[Your objective] Apart from the pictures, the listing is to be returned exactly.

* * *

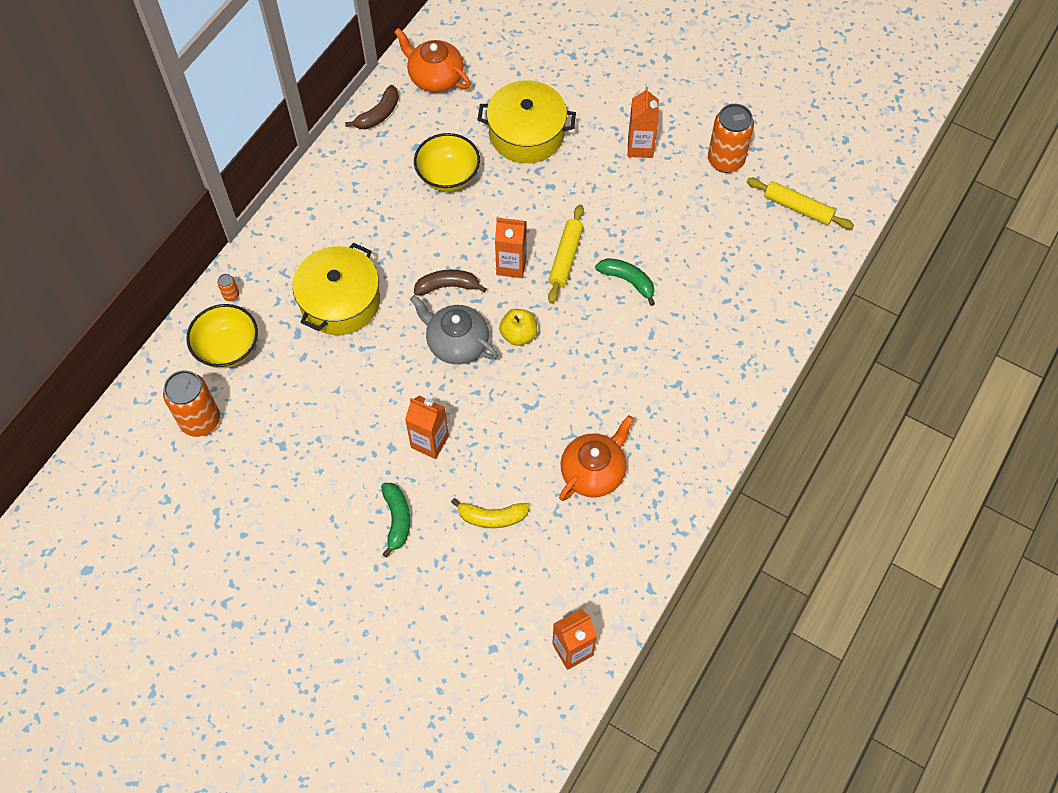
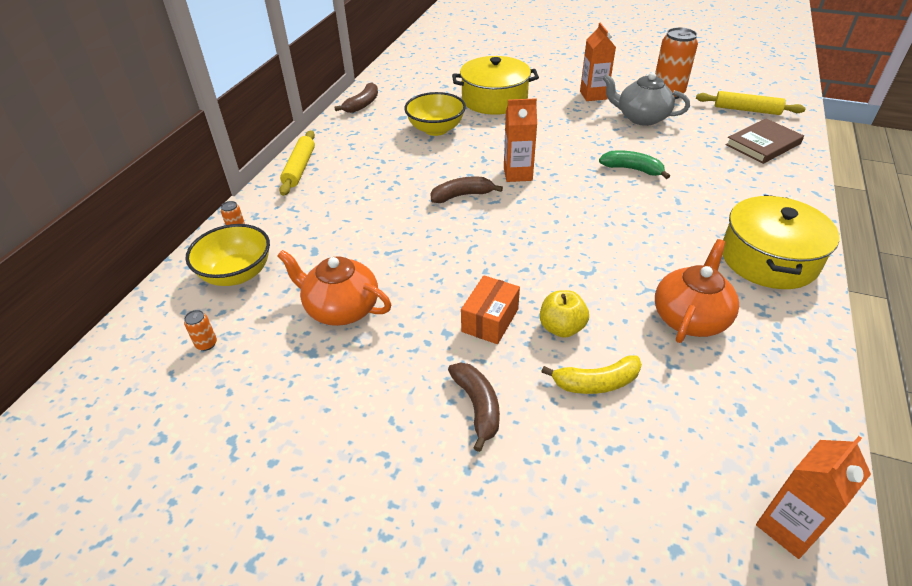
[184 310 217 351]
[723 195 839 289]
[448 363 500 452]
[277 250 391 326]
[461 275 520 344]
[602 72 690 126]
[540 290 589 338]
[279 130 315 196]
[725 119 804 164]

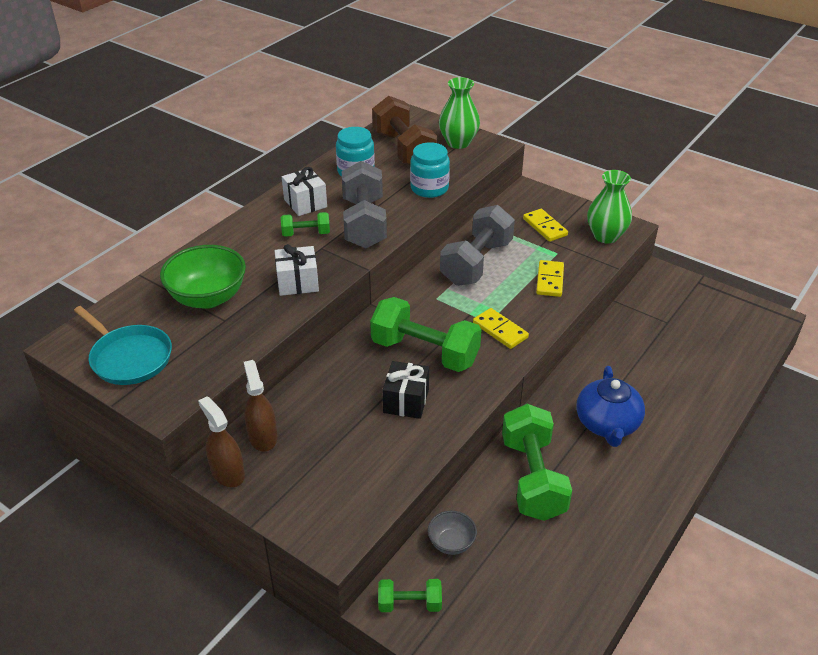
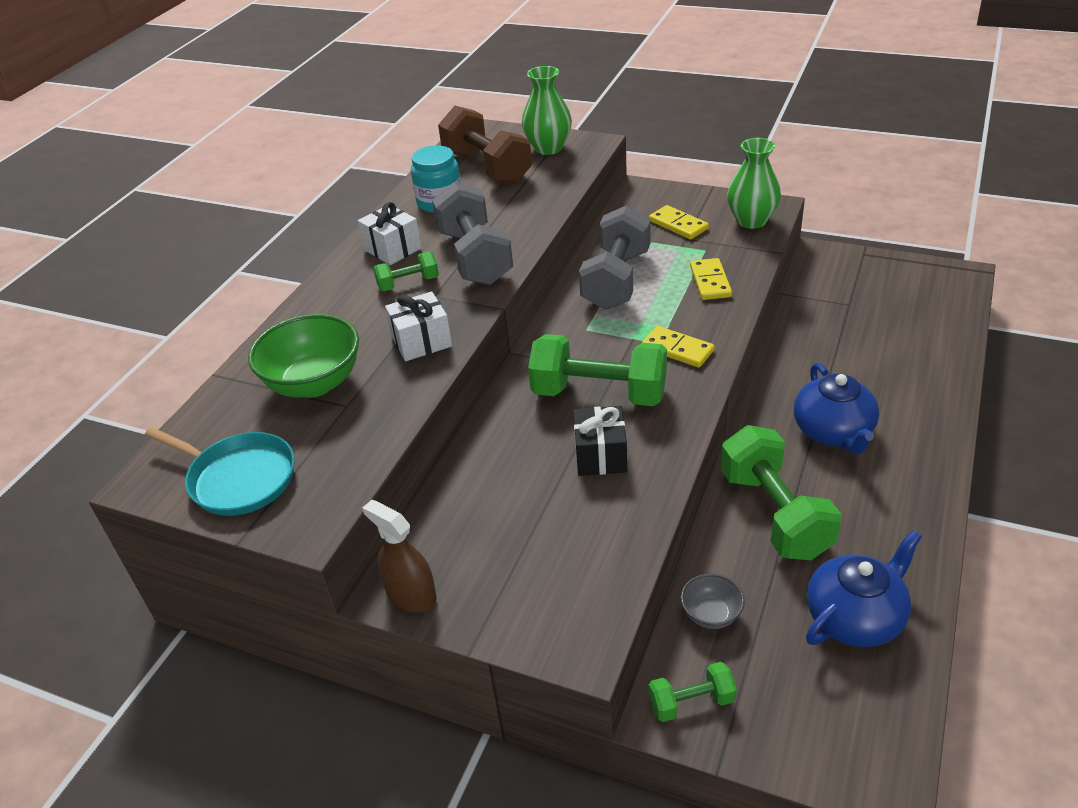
[244 360 277 452] (first image)
[410 142 450 198] (first image)
[806 530 922 647]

* * *

[Task output]
[184 310 217 351]
[723 195 839 289]
[448 363 500 452]
[277 250 391 326]
[461 275 520 344]
[602 72 690 126]
[540 290 589 338]
[279 130 315 196]
[725 119 804 164]

[244 360 277 452] (first image)
[410 142 450 198] (first image)
[806 530 922 647]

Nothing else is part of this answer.